• Data excerpts
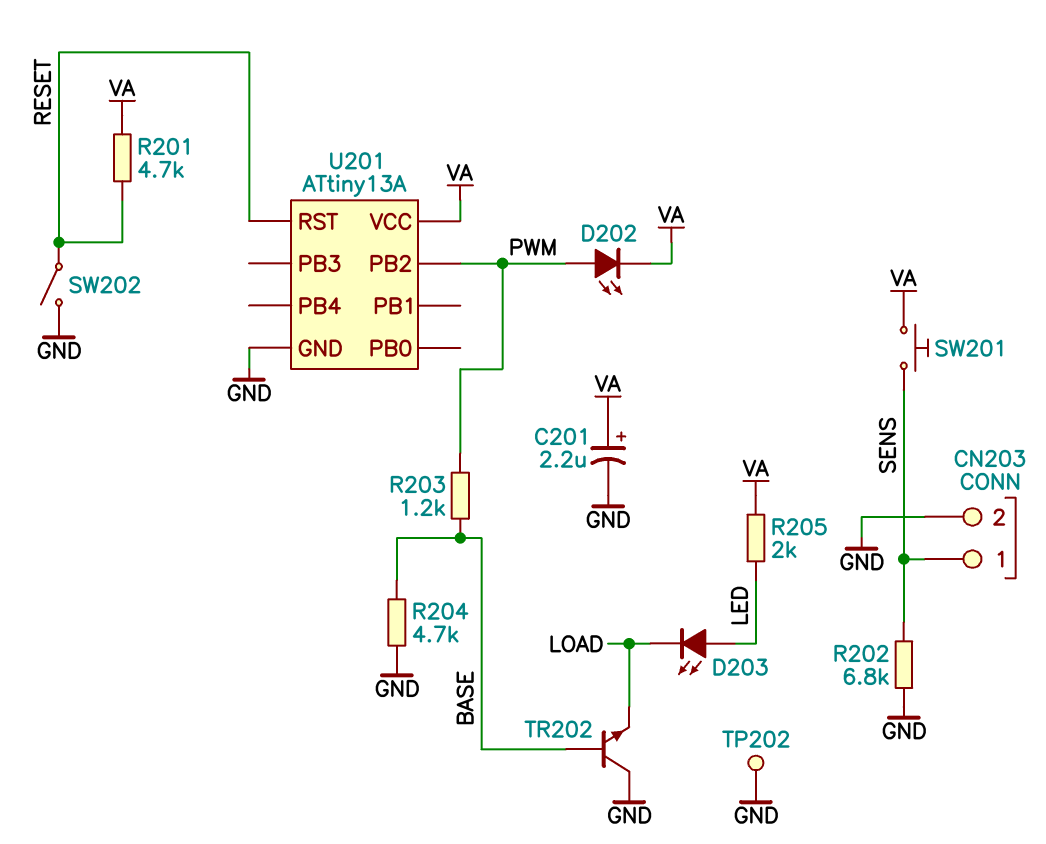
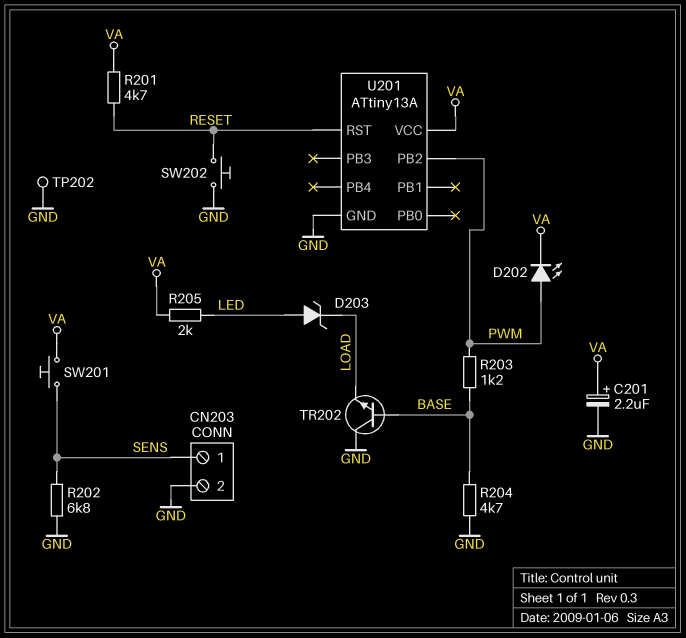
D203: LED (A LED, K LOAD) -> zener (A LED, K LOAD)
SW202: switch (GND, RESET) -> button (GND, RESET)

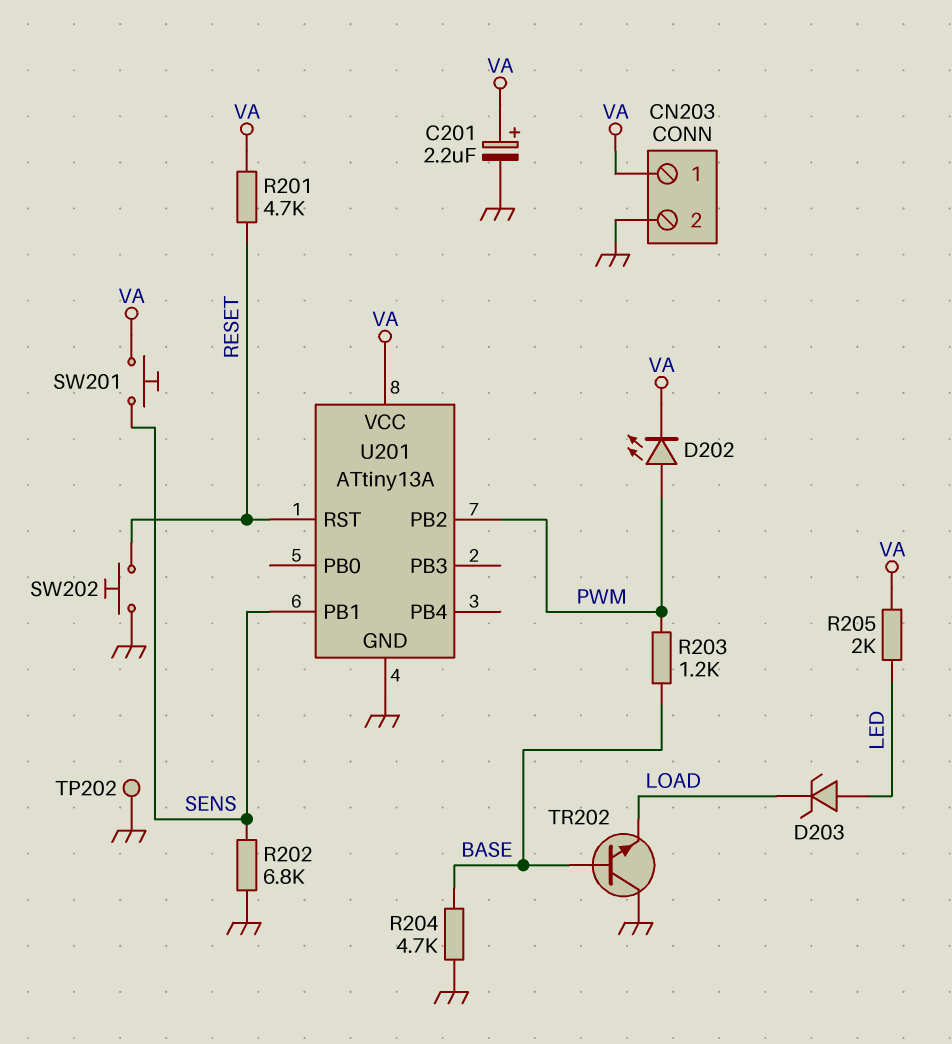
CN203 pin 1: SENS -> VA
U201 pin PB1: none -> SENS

...

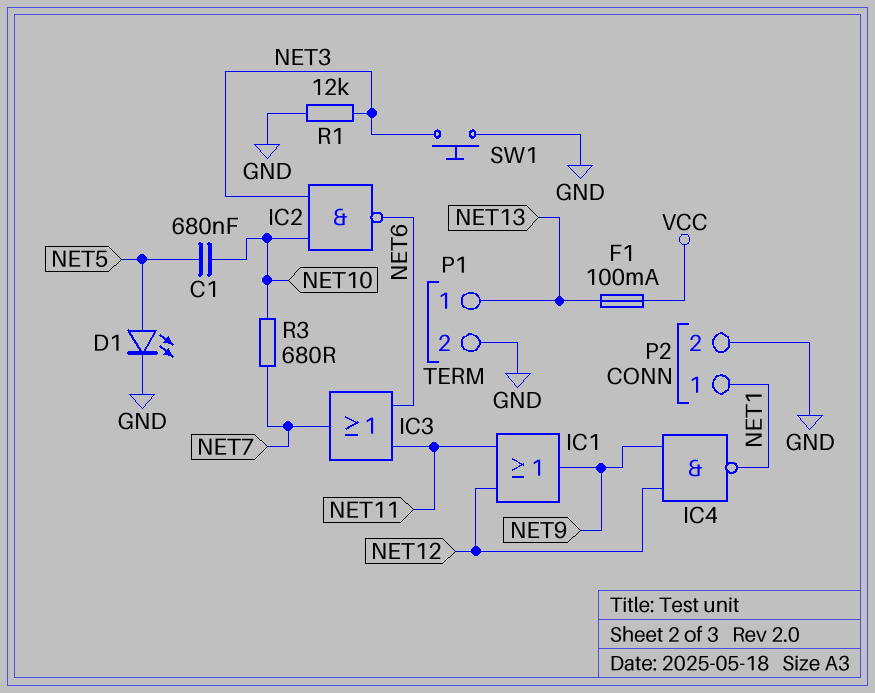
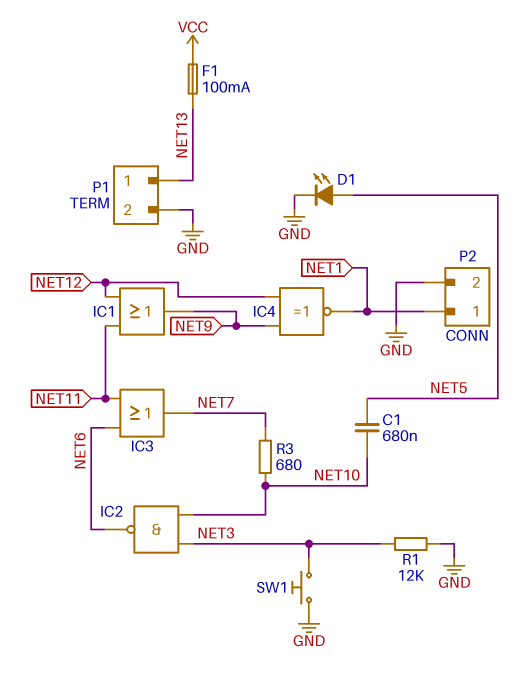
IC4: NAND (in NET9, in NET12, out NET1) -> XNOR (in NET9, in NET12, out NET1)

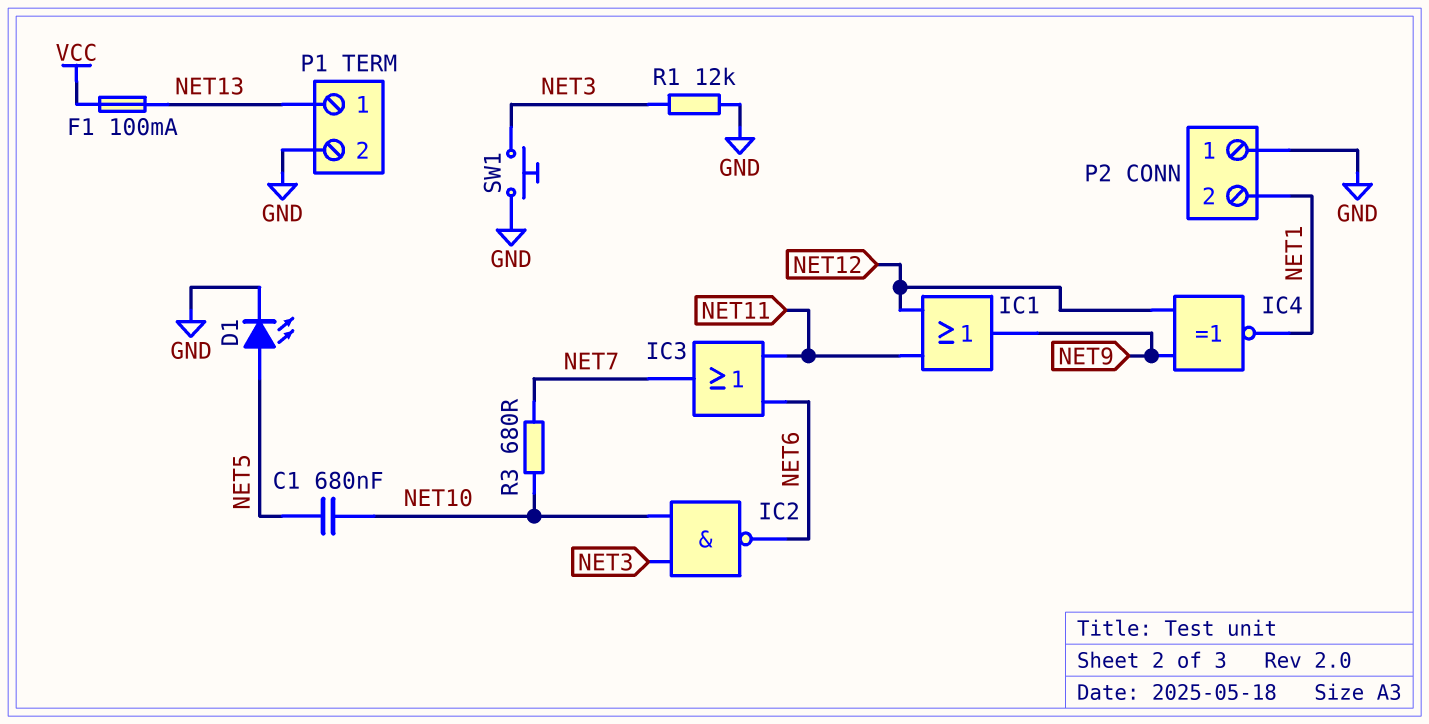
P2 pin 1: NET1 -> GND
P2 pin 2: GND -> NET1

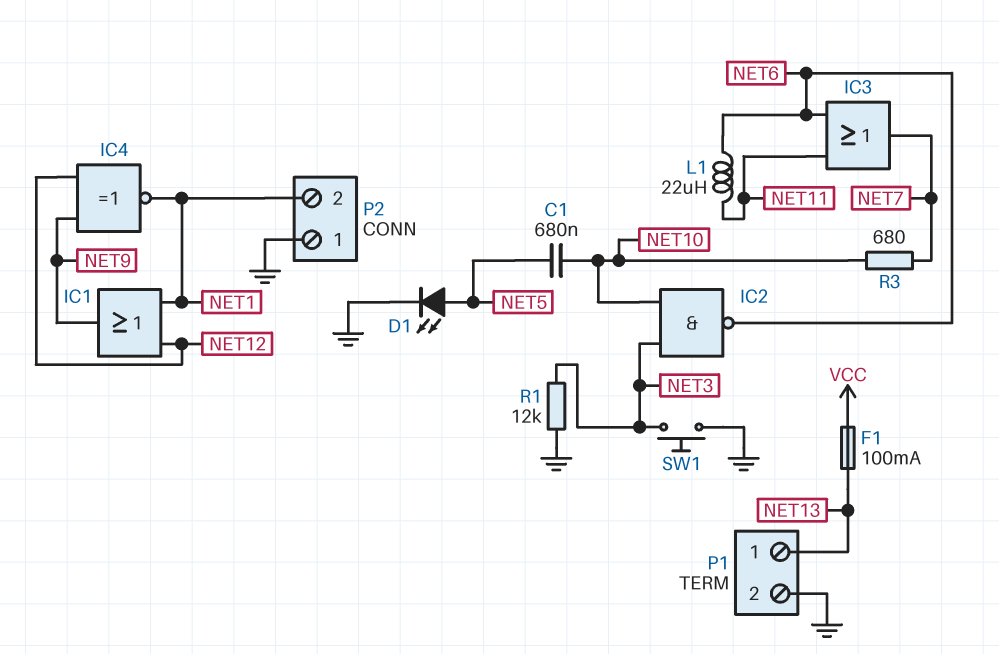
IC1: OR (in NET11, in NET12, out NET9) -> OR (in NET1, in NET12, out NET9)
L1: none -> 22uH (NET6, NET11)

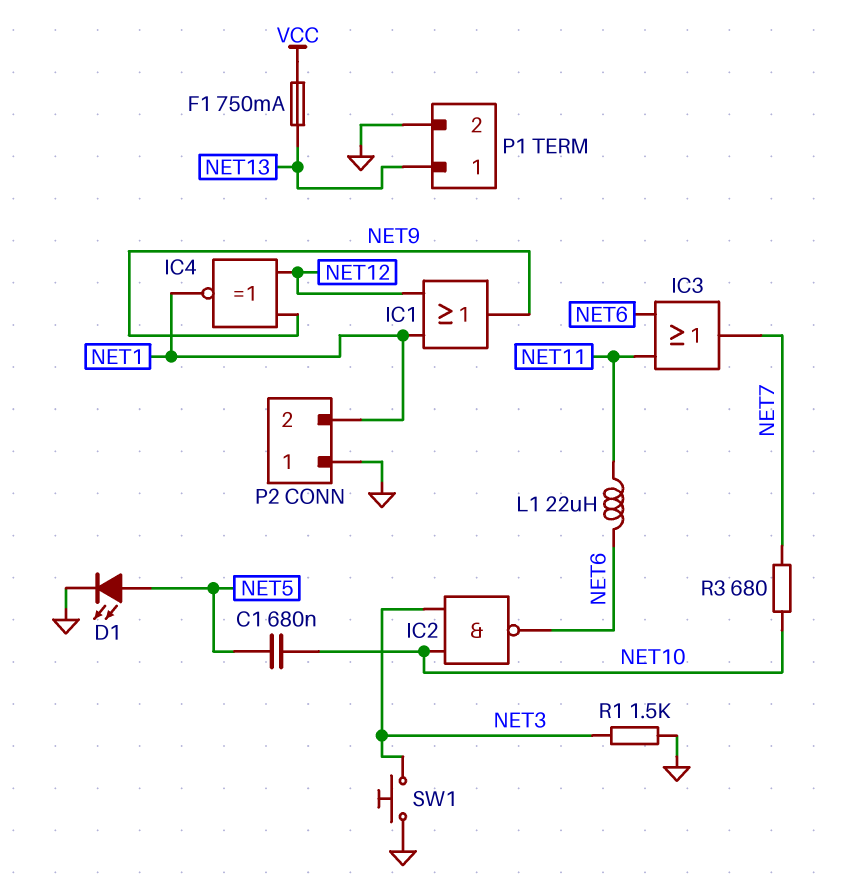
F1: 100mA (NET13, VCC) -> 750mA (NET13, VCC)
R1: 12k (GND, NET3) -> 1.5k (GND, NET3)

==

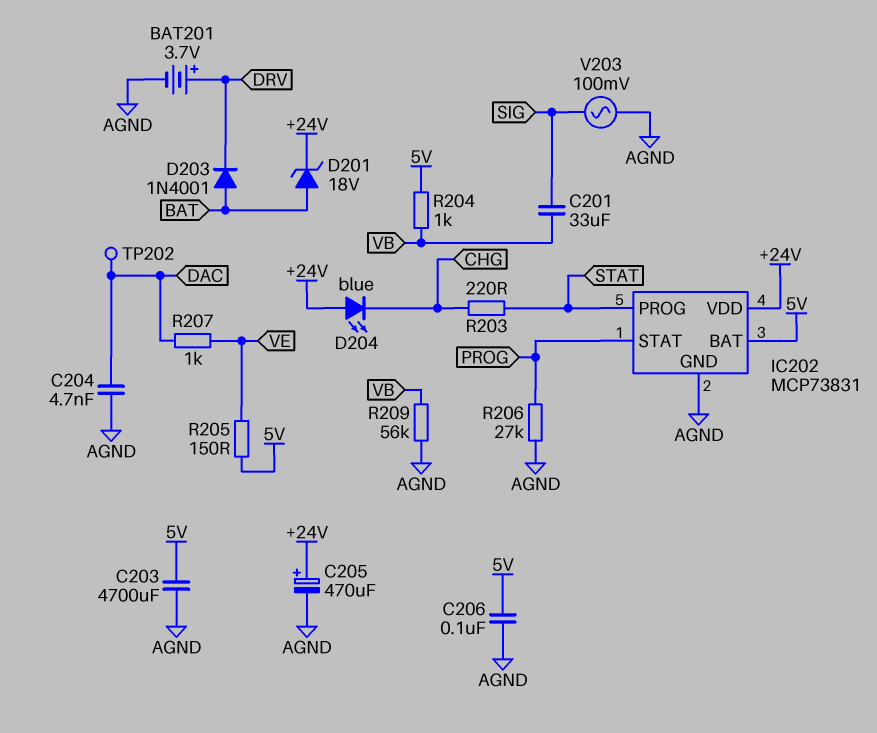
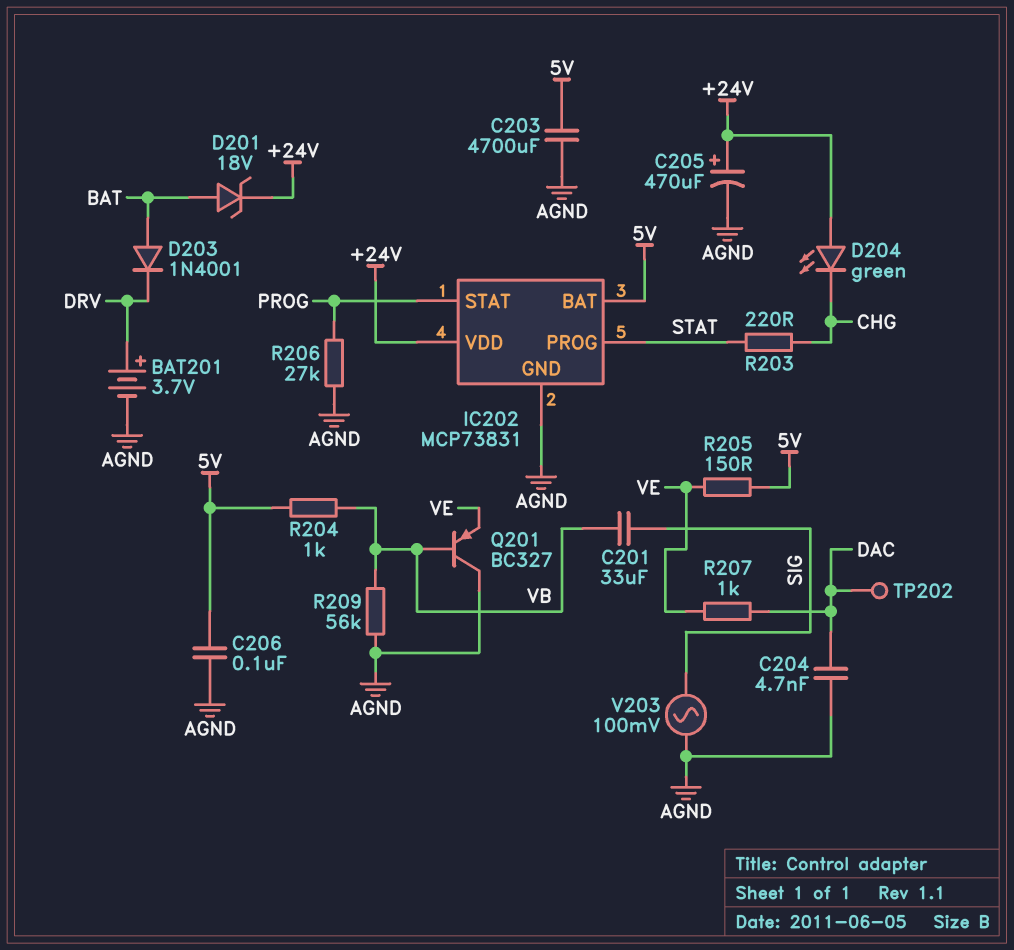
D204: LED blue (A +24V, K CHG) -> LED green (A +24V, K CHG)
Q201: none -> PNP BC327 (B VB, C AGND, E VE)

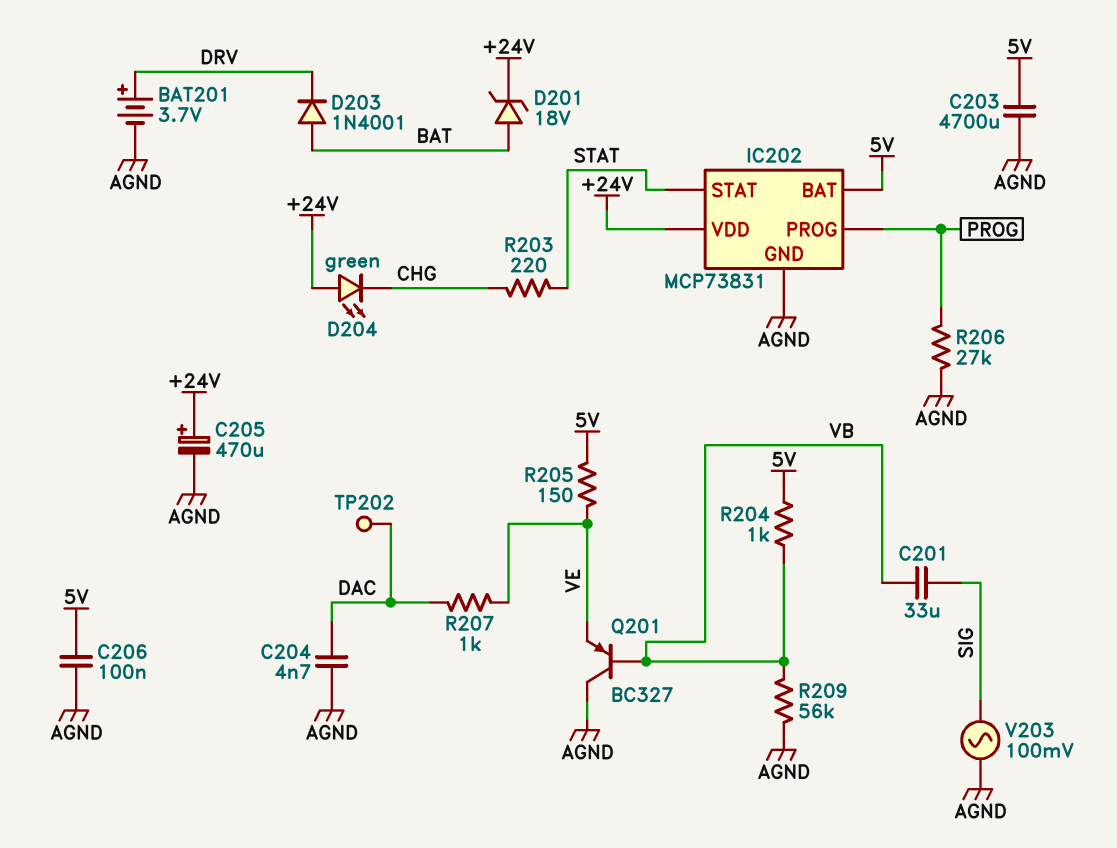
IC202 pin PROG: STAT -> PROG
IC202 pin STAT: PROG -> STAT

• Task requirements
Working from the entries above, reproduce exactly and only the lines beginning with the line that has "D203: LED (A" and ending with the line that has "U201 pin PB1: none -> SENS"; omit all pictures.

• Solution for this exercise
D203: LED (A LED, K LOAD) -> zener (A LED, K LOAD)
SW202: switch (GND, RESET) -> button (GND, RESET)

CN203 pin 1: SENS -> VA
U201 pin PB1: none -> SENS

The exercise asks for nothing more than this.